TASK REQUIREMENTS:
In the entries below, locate the line with "black egg: 5 -> 6", then give again that line and all lines after it, exactly, with pictures omitted.

SOURCE INFORMATION Start Marker

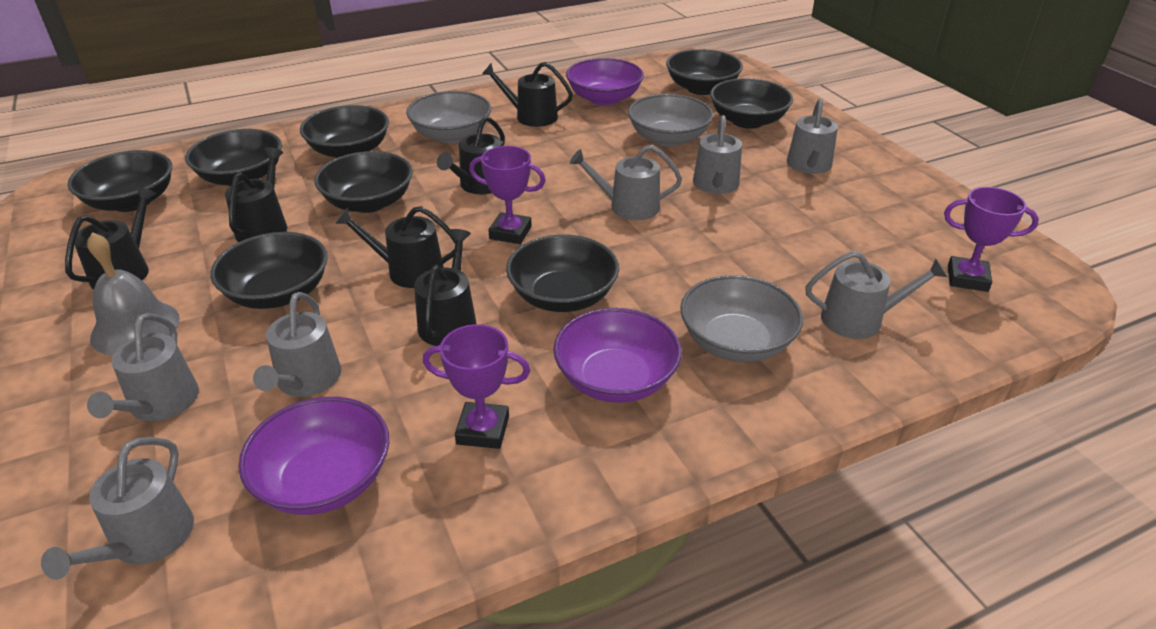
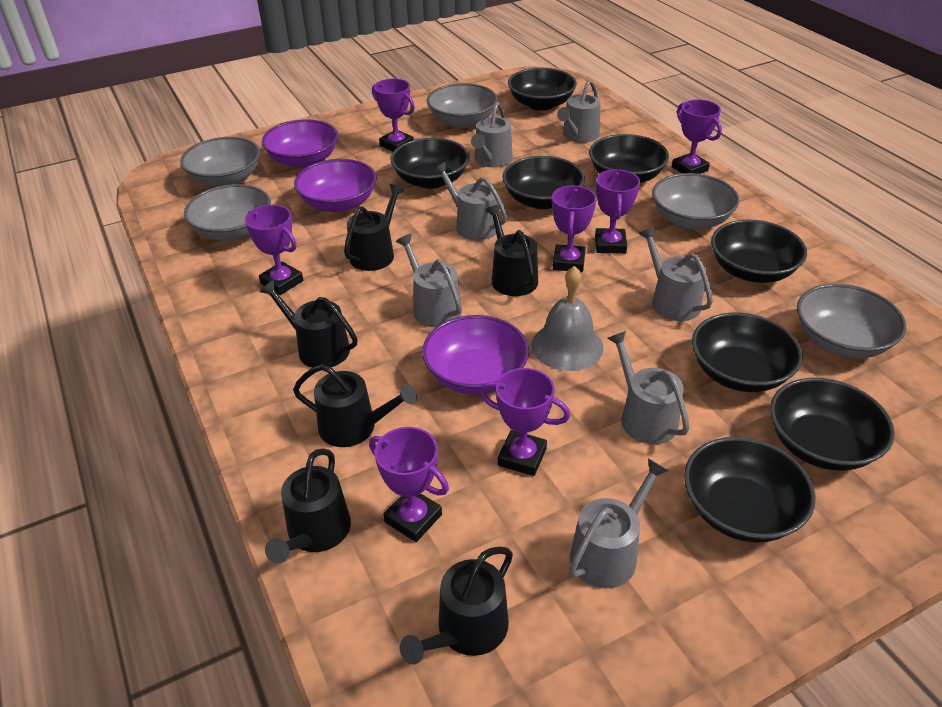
grey bowl: 3 -> 5
purple trophy: 3 -> 7

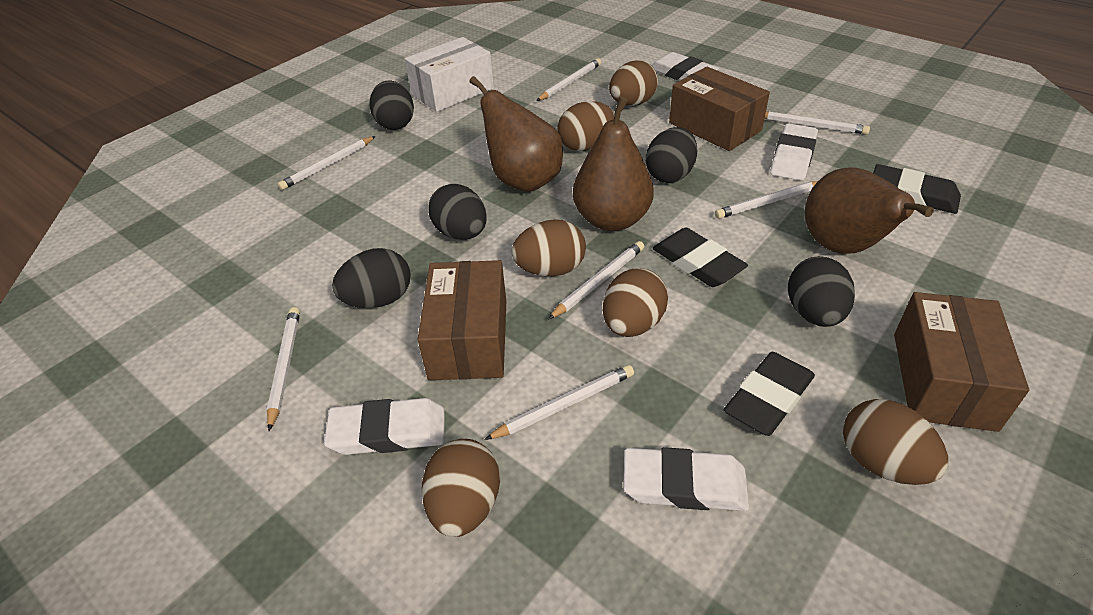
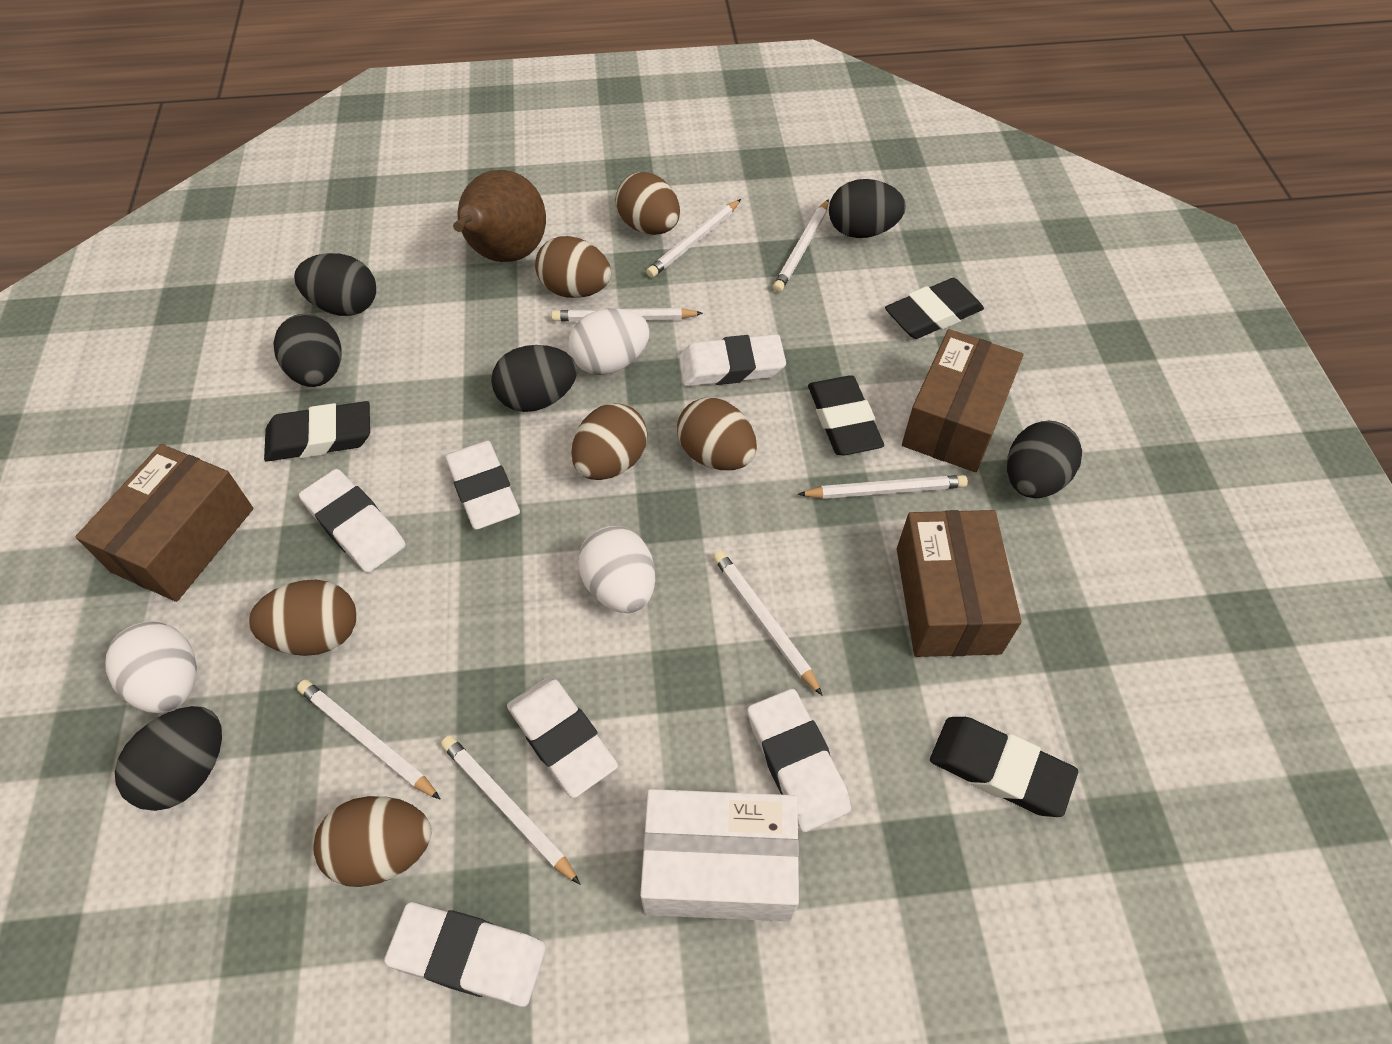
black egg: 5 -> 6
black eraser: 3 -> 4
brown pear: 3 -> 1
white egg: 0 -> 3
white eraser: 4 -> 6

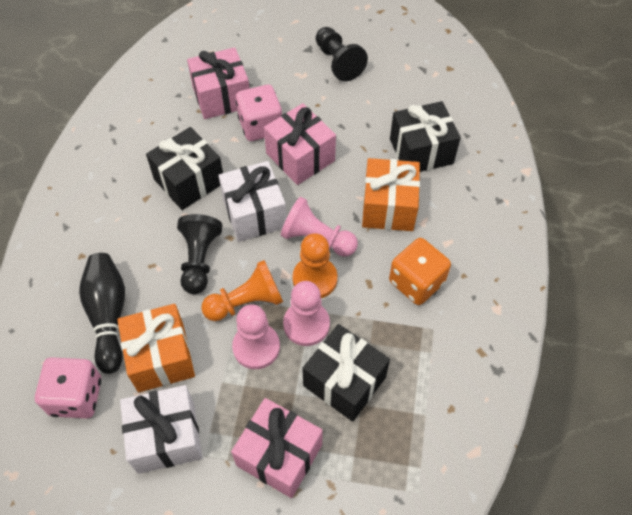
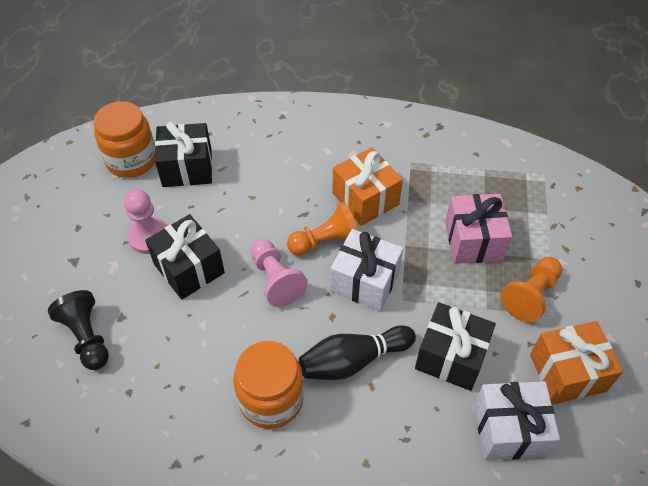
black pawn: 2 -> 1
orange dice: 1 -> 0
orange jar: 0 -> 2
pink dice: 2 -> 0
pink gift: 3 -> 1
pink pawn: 3 -> 2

SOURCE INFORMATION End Marker

RESPONSE TO THE TASK:
black egg: 5 -> 6
black eraser: 3 -> 4
brown pear: 3 -> 1
white egg: 0 -> 3
white eraser: 4 -> 6

black pawn: 2 -> 1
orange dice: 1 -> 0
orange jar: 0 -> 2
pink dice: 2 -> 0
pink gift: 3 -> 1
pink pawn: 3 -> 2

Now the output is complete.